## Task goal
Omit the pictures, then reproduce every remaining record exactly.
── Extracted material
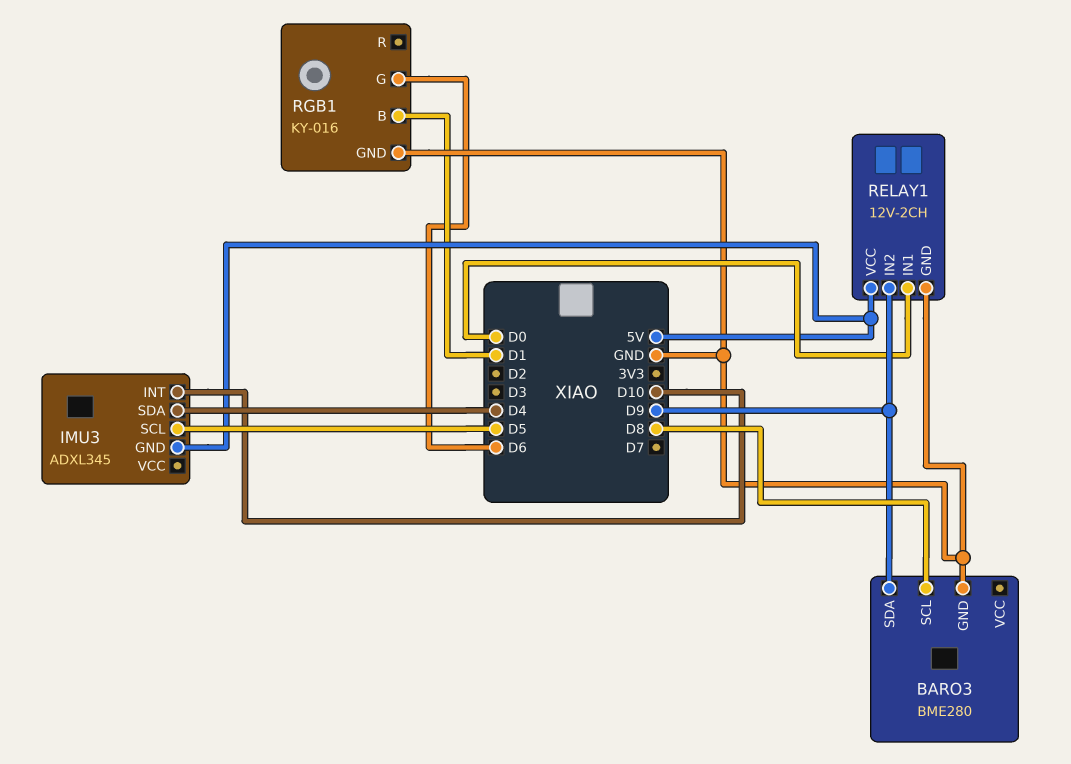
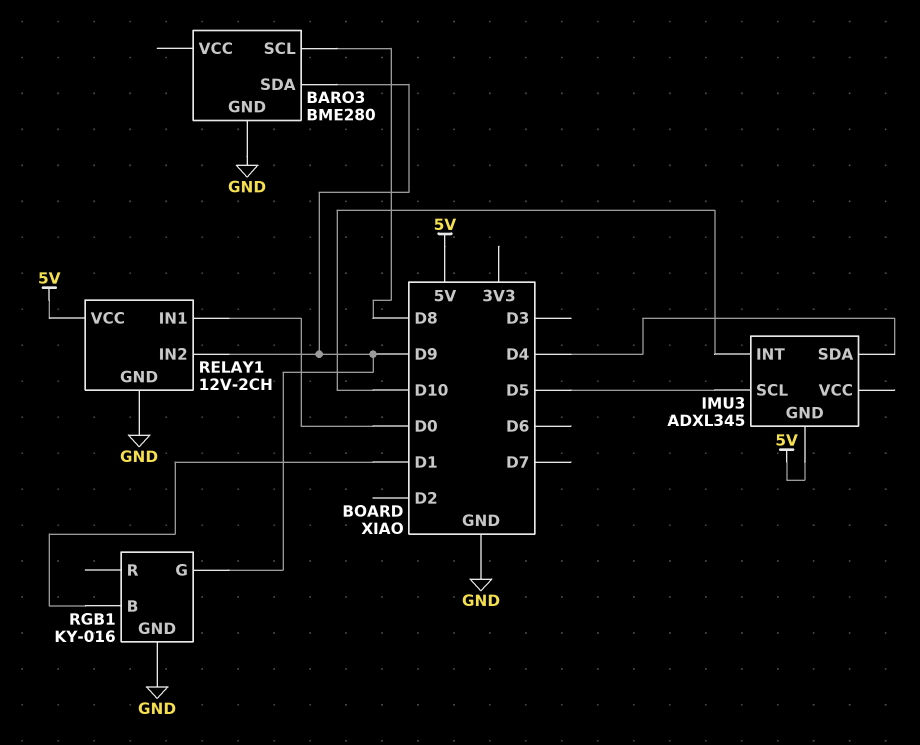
RGB1 pin G: D6 -> D9

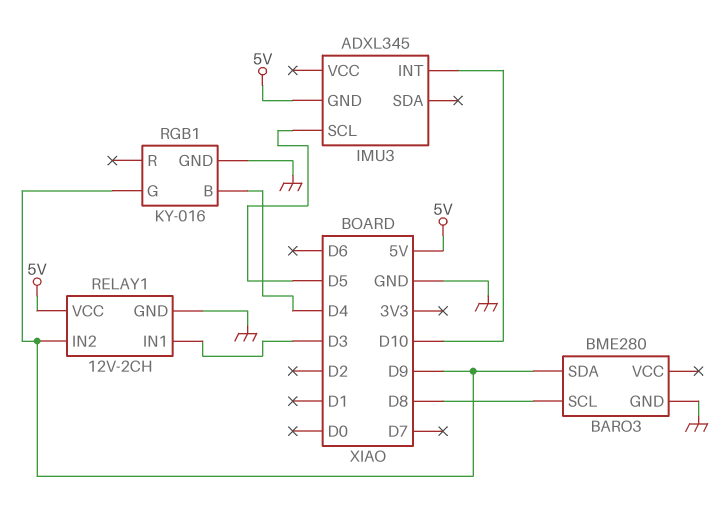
IMU3 pin SDA: D4 -> none
RELAY1 pin IN1: D0 -> D3
RGB1 pin B: D1 -> D4

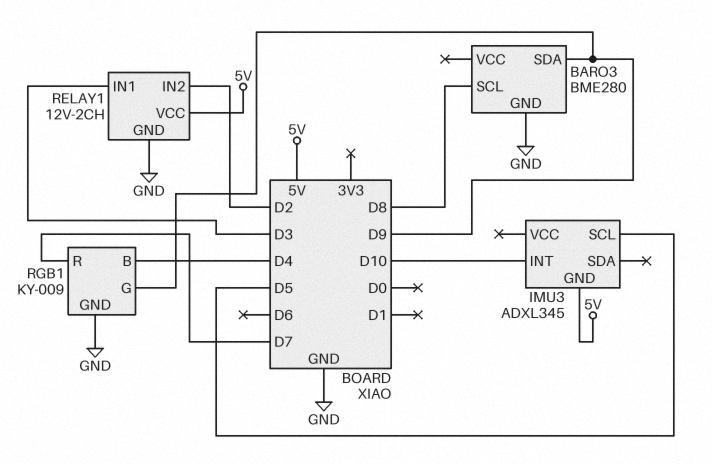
RELAY1 pin IN2: D9 -> D2
RGB1: KY-016 -> KY-009
RGB1 pin R: none -> D7

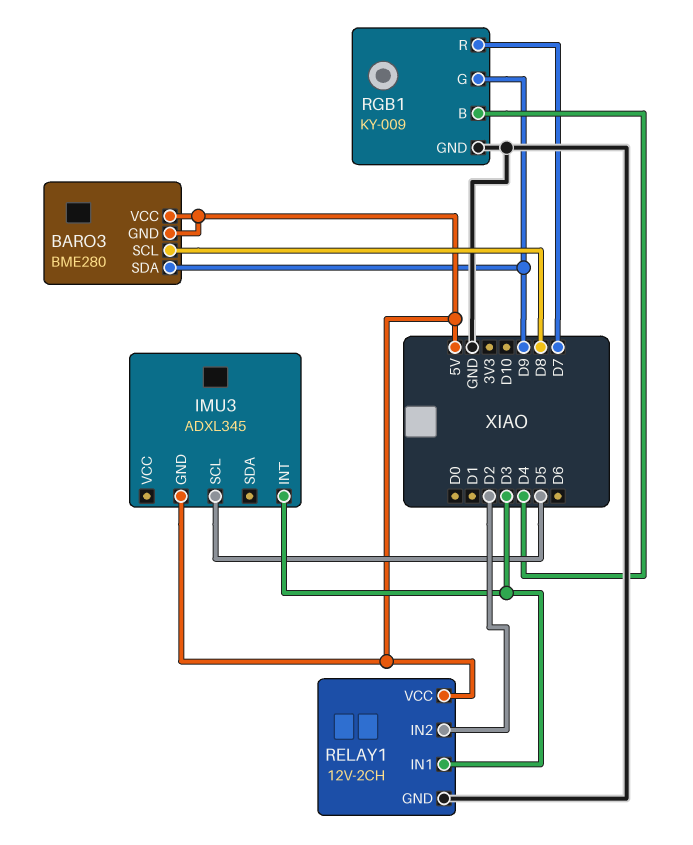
BARO3 pin GND: GND -> 5V
BARO3 pin VCC: none -> 5V
IMU3 pin INT: D10 -> D3

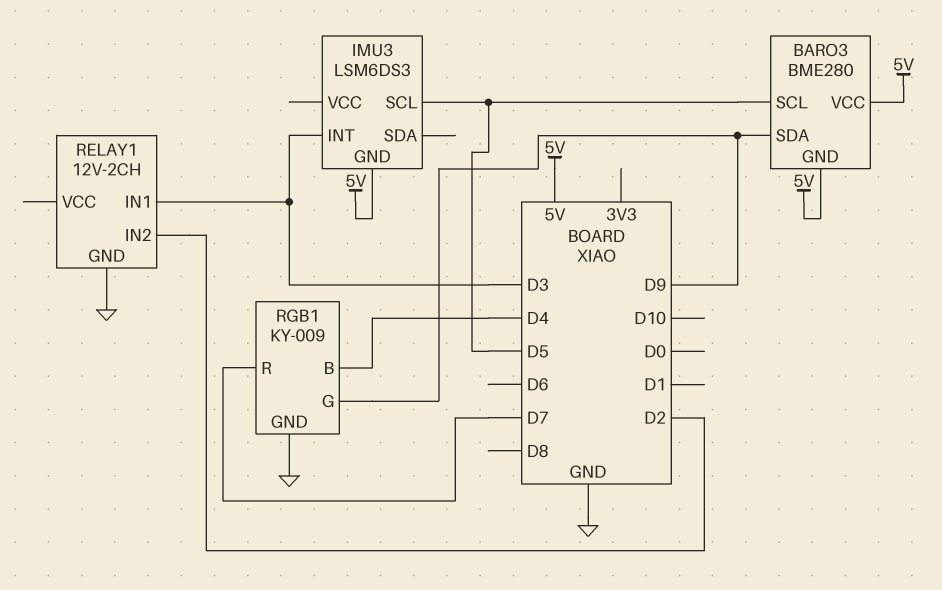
BARO3 pin SCL: D8 -> D5
IMU3: ADXL345 -> LSM6DS3
RELAY1 pin VCC: 5V -> none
────
## Answer space
RGB1 pin G: D6 -> D9

IMU3 pin SDA: D4 -> none
RELAY1 pin IN1: D0 -> D3
RGB1 pin B: D1 -> D4

RELAY1 pin IN2: D9 -> D2
RGB1: KY-016 -> KY-009
RGB1 pin R: none -> D7

BARO3 pin GND: GND -> 5V
BARO3 pin VCC: none -> 5V
IMU3 pin INT: D10 -> D3

BARO3 pin SCL: D8 -> D5
IMU3: ADXL345 -> LSM6DS3
RELAY1 pin VCC: 5V -> none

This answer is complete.